(Object correspondence data)
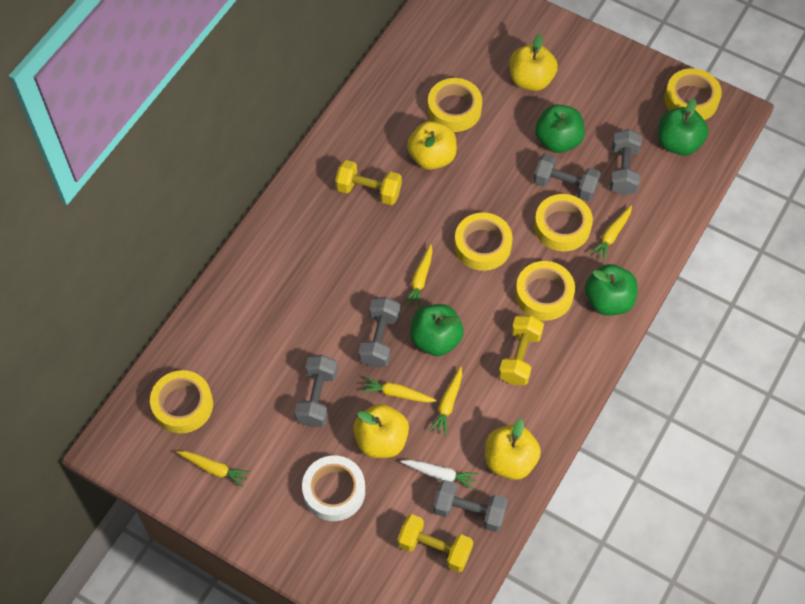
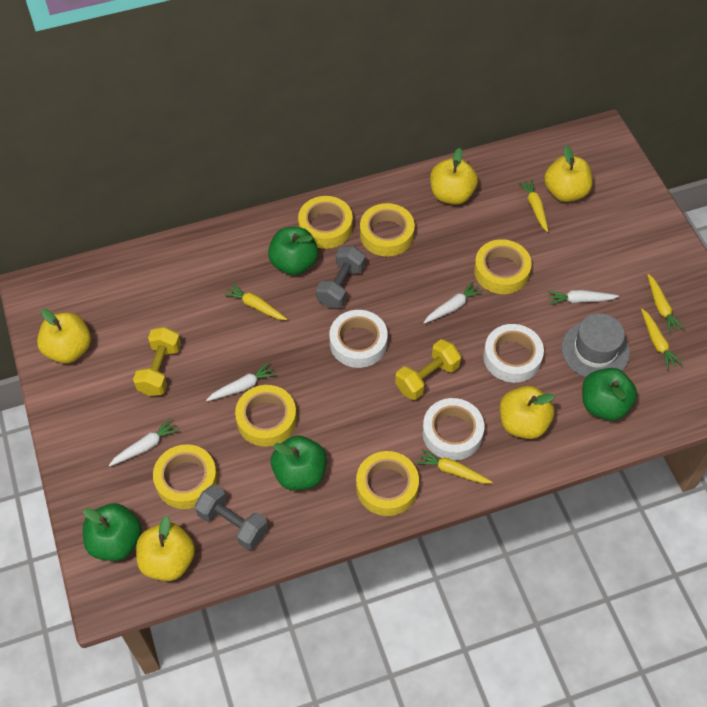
grey dumbbell: 5 -> 2
grey hat: 0 -> 1
white carrot: 1 -> 4
white tape: 1 -> 3
yellow apple: 4 -> 5
yellow dumbbell: 3 -> 2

◆ **Problem**
Your output should consist only of the lines from the one containing "white tape: 1 -> 3" to the end of the records above, each retyped exactly.

◆ **Solution for this problem**
white tape: 1 -> 3
yellow apple: 4 -> 5
yellow dumbbell: 3 -> 2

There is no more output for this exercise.